PROBLEM:
Each record below must be reproduced exactly as it reads, with its images omitted.
▶
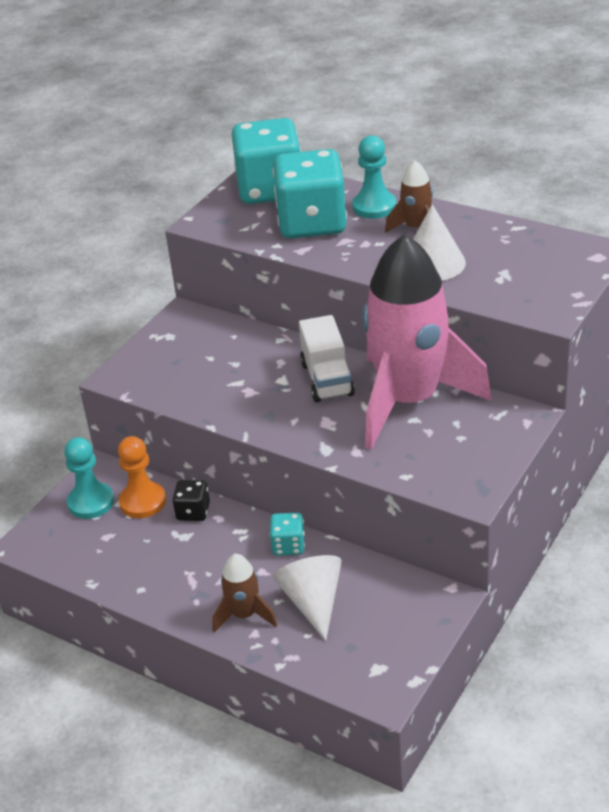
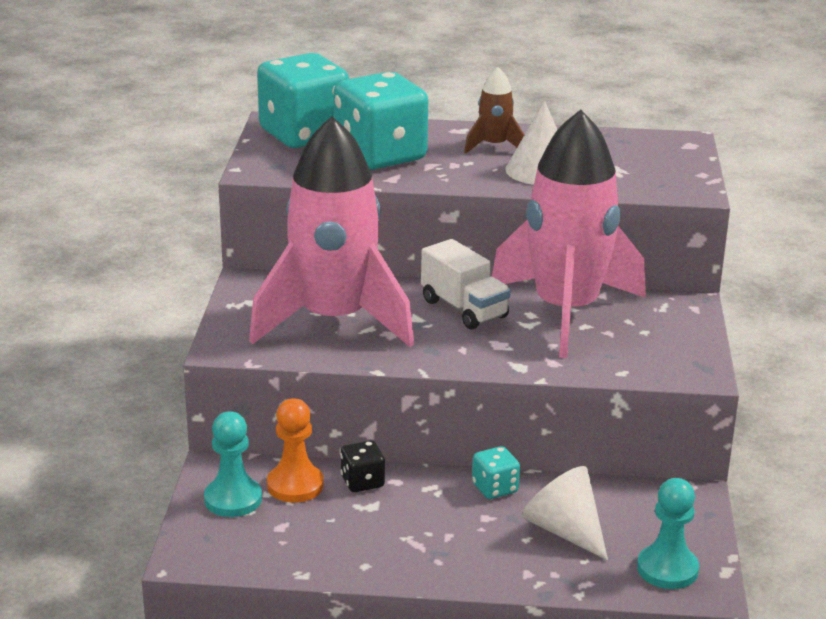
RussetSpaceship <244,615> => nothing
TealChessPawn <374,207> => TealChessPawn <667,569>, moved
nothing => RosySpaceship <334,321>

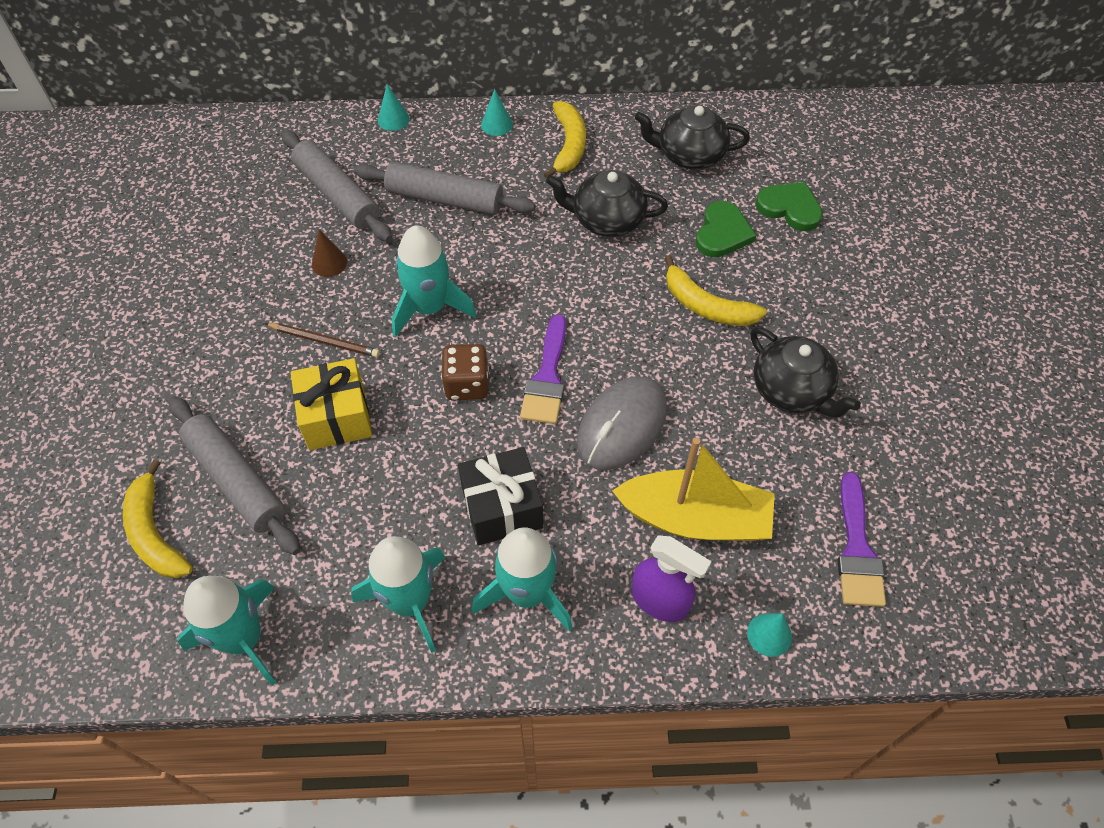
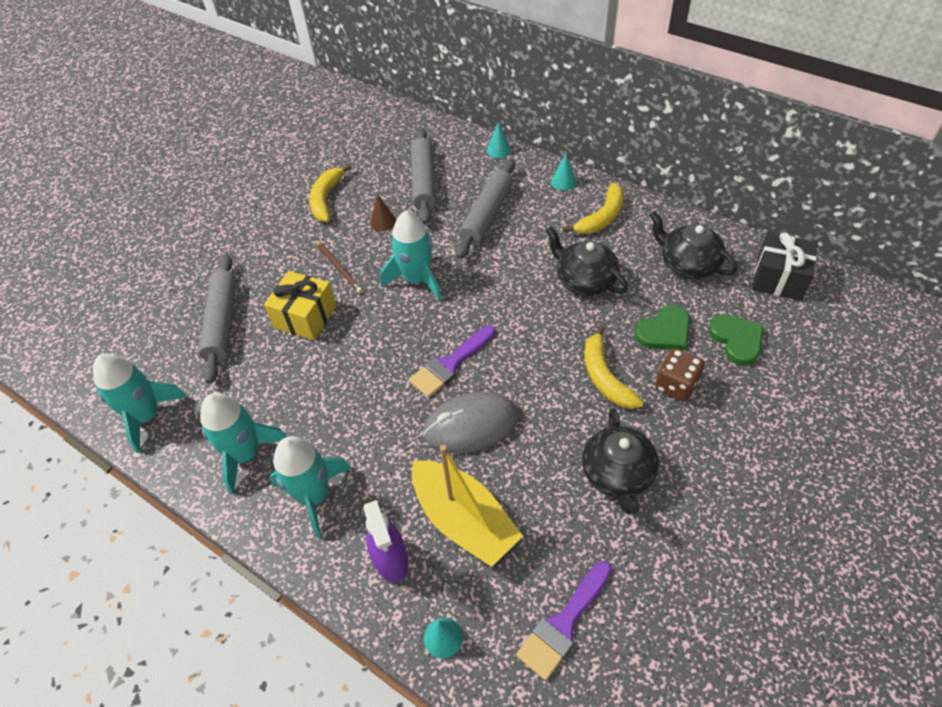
YellowBanana <155,533> => YellowBanana <326,199>, moved
GreyPastryRoller <444,199> => GreyPastryRoller <486,215>, 60 degrees clockwise
RussetDie <467,385> => RussetDie <675,385>, moved
JetBlackGift <502,507> => JetBlackGift <778,279>, moved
◀
THE ANSWER:
RussetSpaceship <244,615> => nothing
TealChessPawn <374,207> => TealChessPawn <667,569>, moved
nothing => RosySpaceship <334,321>

YellowBanana <155,533> => YellowBanana <326,199>, moved
GreyPastryRoller <444,199> => GreyPastryRoller <486,215>, 60 degrees clockwise
RussetDie <467,385> => RussetDie <675,385>, moved
JetBlackGift <502,507> => JetBlackGift <778,279>, moved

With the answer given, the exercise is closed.